Stored data
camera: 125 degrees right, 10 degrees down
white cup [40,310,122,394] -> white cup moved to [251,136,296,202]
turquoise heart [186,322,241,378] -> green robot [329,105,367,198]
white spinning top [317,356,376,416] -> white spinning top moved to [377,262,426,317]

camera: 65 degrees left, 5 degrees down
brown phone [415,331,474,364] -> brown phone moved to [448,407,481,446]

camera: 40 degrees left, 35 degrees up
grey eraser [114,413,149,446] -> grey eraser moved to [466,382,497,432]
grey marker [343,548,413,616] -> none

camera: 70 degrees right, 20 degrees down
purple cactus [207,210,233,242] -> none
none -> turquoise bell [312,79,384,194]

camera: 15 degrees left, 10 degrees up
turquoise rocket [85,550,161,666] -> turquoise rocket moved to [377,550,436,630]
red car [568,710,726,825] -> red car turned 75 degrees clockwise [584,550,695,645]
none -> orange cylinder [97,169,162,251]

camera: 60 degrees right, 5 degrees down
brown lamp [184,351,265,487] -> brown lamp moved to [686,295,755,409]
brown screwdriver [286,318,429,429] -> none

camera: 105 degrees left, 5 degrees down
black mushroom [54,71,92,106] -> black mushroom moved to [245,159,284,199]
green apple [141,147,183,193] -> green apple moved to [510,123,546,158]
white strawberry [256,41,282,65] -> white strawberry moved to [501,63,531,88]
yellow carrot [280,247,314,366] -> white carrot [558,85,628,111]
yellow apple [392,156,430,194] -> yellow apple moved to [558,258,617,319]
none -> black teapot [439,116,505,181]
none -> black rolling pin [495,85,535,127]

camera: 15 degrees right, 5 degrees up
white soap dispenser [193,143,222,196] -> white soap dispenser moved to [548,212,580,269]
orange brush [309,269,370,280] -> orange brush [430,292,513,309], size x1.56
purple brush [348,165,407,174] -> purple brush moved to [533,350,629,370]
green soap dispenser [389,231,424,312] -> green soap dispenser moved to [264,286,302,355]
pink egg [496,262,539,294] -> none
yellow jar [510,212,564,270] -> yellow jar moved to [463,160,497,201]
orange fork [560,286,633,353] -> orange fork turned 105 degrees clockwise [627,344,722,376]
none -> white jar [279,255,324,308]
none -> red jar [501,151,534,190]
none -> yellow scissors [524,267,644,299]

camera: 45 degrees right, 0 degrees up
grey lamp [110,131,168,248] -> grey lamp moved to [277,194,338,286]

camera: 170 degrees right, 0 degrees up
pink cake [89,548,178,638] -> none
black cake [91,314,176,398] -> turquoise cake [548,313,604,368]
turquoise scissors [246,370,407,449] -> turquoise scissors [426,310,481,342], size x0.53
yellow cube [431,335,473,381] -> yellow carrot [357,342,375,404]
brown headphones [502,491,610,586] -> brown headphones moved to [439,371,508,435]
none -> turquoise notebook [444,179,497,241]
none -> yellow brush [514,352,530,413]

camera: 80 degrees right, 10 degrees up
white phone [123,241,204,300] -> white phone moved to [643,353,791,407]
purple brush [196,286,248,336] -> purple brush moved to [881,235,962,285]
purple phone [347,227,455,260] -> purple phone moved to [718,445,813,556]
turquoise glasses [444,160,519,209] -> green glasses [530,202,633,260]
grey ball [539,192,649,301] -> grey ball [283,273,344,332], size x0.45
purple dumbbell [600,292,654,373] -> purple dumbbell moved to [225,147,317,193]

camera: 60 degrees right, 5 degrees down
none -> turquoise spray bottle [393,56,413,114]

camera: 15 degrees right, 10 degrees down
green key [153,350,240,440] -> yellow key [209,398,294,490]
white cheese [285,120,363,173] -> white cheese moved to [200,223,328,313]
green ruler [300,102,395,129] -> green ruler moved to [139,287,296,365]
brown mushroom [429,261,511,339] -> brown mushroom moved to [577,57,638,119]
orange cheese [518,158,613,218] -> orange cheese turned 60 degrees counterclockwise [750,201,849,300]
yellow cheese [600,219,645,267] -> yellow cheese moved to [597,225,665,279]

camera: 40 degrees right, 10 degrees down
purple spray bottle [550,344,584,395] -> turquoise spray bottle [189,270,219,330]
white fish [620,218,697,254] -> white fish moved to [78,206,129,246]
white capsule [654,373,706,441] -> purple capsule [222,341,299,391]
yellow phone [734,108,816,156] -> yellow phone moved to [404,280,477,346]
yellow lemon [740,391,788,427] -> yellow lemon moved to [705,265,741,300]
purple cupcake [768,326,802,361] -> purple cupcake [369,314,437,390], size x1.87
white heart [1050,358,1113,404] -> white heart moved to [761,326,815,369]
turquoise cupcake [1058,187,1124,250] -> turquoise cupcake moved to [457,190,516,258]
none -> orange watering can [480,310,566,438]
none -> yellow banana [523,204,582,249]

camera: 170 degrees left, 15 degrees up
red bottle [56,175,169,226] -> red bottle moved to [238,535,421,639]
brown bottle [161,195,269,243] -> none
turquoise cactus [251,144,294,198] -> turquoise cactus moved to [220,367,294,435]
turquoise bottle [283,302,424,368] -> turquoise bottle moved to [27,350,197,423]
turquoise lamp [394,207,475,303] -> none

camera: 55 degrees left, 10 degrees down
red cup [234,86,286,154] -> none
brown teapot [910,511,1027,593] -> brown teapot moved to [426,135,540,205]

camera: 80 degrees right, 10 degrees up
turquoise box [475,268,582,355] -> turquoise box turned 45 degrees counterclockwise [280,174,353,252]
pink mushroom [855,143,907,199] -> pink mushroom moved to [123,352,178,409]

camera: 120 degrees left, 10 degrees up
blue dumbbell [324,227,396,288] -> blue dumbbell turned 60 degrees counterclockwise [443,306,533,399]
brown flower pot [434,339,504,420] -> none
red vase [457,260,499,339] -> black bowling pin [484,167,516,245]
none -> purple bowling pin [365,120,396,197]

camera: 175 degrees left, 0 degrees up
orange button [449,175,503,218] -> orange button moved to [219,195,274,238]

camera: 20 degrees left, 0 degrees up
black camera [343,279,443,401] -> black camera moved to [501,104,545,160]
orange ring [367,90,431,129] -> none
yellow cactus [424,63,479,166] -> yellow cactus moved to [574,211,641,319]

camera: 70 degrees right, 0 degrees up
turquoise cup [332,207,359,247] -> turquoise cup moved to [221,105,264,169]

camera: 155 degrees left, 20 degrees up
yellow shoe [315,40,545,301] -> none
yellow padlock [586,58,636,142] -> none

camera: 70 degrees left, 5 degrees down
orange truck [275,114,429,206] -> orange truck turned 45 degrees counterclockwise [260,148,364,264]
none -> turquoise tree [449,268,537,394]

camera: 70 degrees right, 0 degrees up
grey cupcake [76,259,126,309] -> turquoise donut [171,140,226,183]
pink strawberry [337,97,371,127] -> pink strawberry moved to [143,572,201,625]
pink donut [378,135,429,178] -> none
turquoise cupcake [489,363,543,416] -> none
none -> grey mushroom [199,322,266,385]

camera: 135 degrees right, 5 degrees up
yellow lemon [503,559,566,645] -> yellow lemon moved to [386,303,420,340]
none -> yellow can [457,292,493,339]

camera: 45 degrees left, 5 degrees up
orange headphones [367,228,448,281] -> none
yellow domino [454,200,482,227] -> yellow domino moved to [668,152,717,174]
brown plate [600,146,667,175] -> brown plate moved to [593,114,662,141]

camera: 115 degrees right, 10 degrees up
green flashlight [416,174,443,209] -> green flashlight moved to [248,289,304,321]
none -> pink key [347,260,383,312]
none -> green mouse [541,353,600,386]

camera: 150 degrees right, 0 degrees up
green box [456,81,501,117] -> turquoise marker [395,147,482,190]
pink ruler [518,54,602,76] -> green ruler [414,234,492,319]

Work order: Could you retype all of the entries, leaving every character unchanged?

Written answer:
camera: 125 degrees right, 10 degrees down
white cup [40,310,122,394] -> white cup moved to [251,136,296,202]
turquoise heart [186,322,241,378] -> green robot [329,105,367,198]
white spinning top [317,356,376,416] -> white spinning top moved to [377,262,426,317]

camera: 65 degrees left, 5 degrees down
brown phone [415,331,474,364] -> brown phone moved to [448,407,481,446]

camera: 40 degrees left, 35 degrees up
grey eraser [114,413,149,446] -> grey eraser moved to [466,382,497,432]
grey marker [343,548,413,616] -> none

camera: 70 degrees right, 20 degrees down
purple cactus [207,210,233,242] -> none
none -> turquoise bell [312,79,384,194]

camera: 15 degrees left, 10 degrees up
turquoise rocket [85,550,161,666] -> turquoise rocket moved to [377,550,436,630]
red car [568,710,726,825] -> red car turned 75 degrees clockwise [584,550,695,645]
none -> orange cylinder [97,169,162,251]

camera: 60 degrees right, 5 degrees down
brown lamp [184,351,265,487] -> brown lamp moved to [686,295,755,409]
brown screwdriver [286,318,429,429] -> none

camera: 105 degrees left, 5 degrees down
black mushroom [54,71,92,106] -> black mushroom moved to [245,159,284,199]
green apple [141,147,183,193] -> green apple moved to [510,123,546,158]
white strawberry [256,41,282,65] -> white strawberry moved to [501,63,531,88]
yellow carrot [280,247,314,366] -> white carrot [558,85,628,111]
yellow apple [392,156,430,194] -> yellow apple moved to [558,258,617,319]
none -> black teapot [439,116,505,181]
none -> black rolling pin [495,85,535,127]

camera: 15 degrees right, 5 degrees up
white soap dispenser [193,143,222,196] -> white soap dispenser moved to [548,212,580,269]
orange brush [309,269,370,280] -> orange brush [430,292,513,309], size x1.56
purple brush [348,165,407,174] -> purple brush moved to [533,350,629,370]
green soap dispenser [389,231,424,312] -> green soap dispenser moved to [264,286,302,355]
pink egg [496,262,539,294] -> none
yellow jar [510,212,564,270] -> yellow jar moved to [463,160,497,201]
orange fork [560,286,633,353] -> orange fork turned 105 degrees clockwise [627,344,722,376]
none -> white jar [279,255,324,308]
none -> red jar [501,151,534,190]
none -> yellow scissors [524,267,644,299]

camera: 45 degrees right, 0 degrees up
grey lamp [110,131,168,248] -> grey lamp moved to [277,194,338,286]

camera: 170 degrees right, 0 degrees up
pink cake [89,548,178,638] -> none
black cake [91,314,176,398] -> turquoise cake [548,313,604,368]
turquoise scissors [246,370,407,449] -> turquoise scissors [426,310,481,342], size x0.53
yellow cube [431,335,473,381] -> yellow carrot [357,342,375,404]
brown headphones [502,491,610,586] -> brown headphones moved to [439,371,508,435]
none -> turquoise notebook [444,179,497,241]
none -> yellow brush [514,352,530,413]

camera: 80 degrees right, 10 degrees up
white phone [123,241,204,300] -> white phone moved to [643,353,791,407]
purple brush [196,286,248,336] -> purple brush moved to [881,235,962,285]
purple phone [347,227,455,260] -> purple phone moved to [718,445,813,556]
turquoise glasses [444,160,519,209] -> green glasses [530,202,633,260]
grey ball [539,192,649,301] -> grey ball [283,273,344,332], size x0.45
purple dumbbell [600,292,654,373] -> purple dumbbell moved to [225,147,317,193]

camera: 60 degrees right, 5 degrees down
none -> turquoise spray bottle [393,56,413,114]

camera: 15 degrees right, 10 degrees down
green key [153,350,240,440] -> yellow key [209,398,294,490]
white cheese [285,120,363,173] -> white cheese moved to [200,223,328,313]
green ruler [300,102,395,129] -> green ruler moved to [139,287,296,365]
brown mushroom [429,261,511,339] -> brown mushroom moved to [577,57,638,119]
orange cheese [518,158,613,218] -> orange cheese turned 60 degrees counterclockwise [750,201,849,300]
yellow cheese [600,219,645,267] -> yellow cheese moved to [597,225,665,279]

camera: 40 degrees right, 10 degrees down
purple spray bottle [550,344,584,395] -> turquoise spray bottle [189,270,219,330]
white fish [620,218,697,254] -> white fish moved to [78,206,129,246]
white capsule [654,373,706,441] -> purple capsule [222,341,299,391]
yellow phone [734,108,816,156] -> yellow phone moved to [404,280,477,346]
yellow lemon [740,391,788,427] -> yellow lemon moved to [705,265,741,300]
purple cupcake [768,326,802,361] -> purple cupcake [369,314,437,390], size x1.87
white heart [1050,358,1113,404] -> white heart moved to [761,326,815,369]
turquoise cupcake [1058,187,1124,250] -> turquoise cupcake moved to [457,190,516,258]
none -> orange watering can [480,310,566,438]
none -> yellow banana [523,204,582,249]

camera: 170 degrees left, 15 degrees up
red bottle [56,175,169,226] -> red bottle moved to [238,535,421,639]
brown bottle [161,195,269,243] -> none
turquoise cactus [251,144,294,198] -> turquoise cactus moved to [220,367,294,435]
turquoise bottle [283,302,424,368] -> turquoise bottle moved to [27,350,197,423]
turquoise lamp [394,207,475,303] -> none

camera: 55 degrees left, 10 degrees down
red cup [234,86,286,154] -> none
brown teapot [910,511,1027,593] -> brown teapot moved to [426,135,540,205]

camera: 80 degrees right, 10 degrees up
turquoise box [475,268,582,355] -> turquoise box turned 45 degrees counterclockwise [280,174,353,252]
pink mushroom [855,143,907,199] -> pink mushroom moved to [123,352,178,409]

camera: 120 degrees left, 10 degrees up
blue dumbbell [324,227,396,288] -> blue dumbbell turned 60 degrees counterclockwise [443,306,533,399]
brown flower pot [434,339,504,420] -> none
red vase [457,260,499,339] -> black bowling pin [484,167,516,245]
none -> purple bowling pin [365,120,396,197]

camera: 175 degrees left, 0 degrees up
orange button [449,175,503,218] -> orange button moved to [219,195,274,238]

camera: 20 degrees left, 0 degrees up
black camera [343,279,443,401] -> black camera moved to [501,104,545,160]
orange ring [367,90,431,129] -> none
yellow cactus [424,63,479,166] -> yellow cactus moved to [574,211,641,319]

camera: 70 degrees right, 0 degrees up
turquoise cup [332,207,359,247] -> turquoise cup moved to [221,105,264,169]

camera: 155 degrees left, 20 degrees up
yellow shoe [315,40,545,301] -> none
yellow padlock [586,58,636,142] -> none

camera: 70 degrees left, 5 degrees down
orange truck [275,114,429,206] -> orange truck turned 45 degrees counterclockwise [260,148,364,264]
none -> turquoise tree [449,268,537,394]

camera: 70 degrees right, 0 degrees up
grey cupcake [76,259,126,309] -> turquoise donut [171,140,226,183]
pink strawberry [337,97,371,127] -> pink strawberry moved to [143,572,201,625]
pink donut [378,135,429,178] -> none
turquoise cupcake [489,363,543,416] -> none
none -> grey mushroom [199,322,266,385]

camera: 135 degrees right, 5 degrees up
yellow lemon [503,559,566,645] -> yellow lemon moved to [386,303,420,340]
none -> yellow can [457,292,493,339]

camera: 45 degrees left, 5 degrees up
orange headphones [367,228,448,281] -> none
yellow domino [454,200,482,227] -> yellow domino moved to [668,152,717,174]
brown plate [600,146,667,175] -> brown plate moved to [593,114,662,141]

camera: 115 degrees right, 10 degrees up
green flashlight [416,174,443,209] -> green flashlight moved to [248,289,304,321]
none -> pink key [347,260,383,312]
none -> green mouse [541,353,600,386]

camera: 150 degrees right, 0 degrees up
green box [456,81,501,117] -> turquoise marker [395,147,482,190]
pink ruler [518,54,602,76] -> green ruler [414,234,492,319]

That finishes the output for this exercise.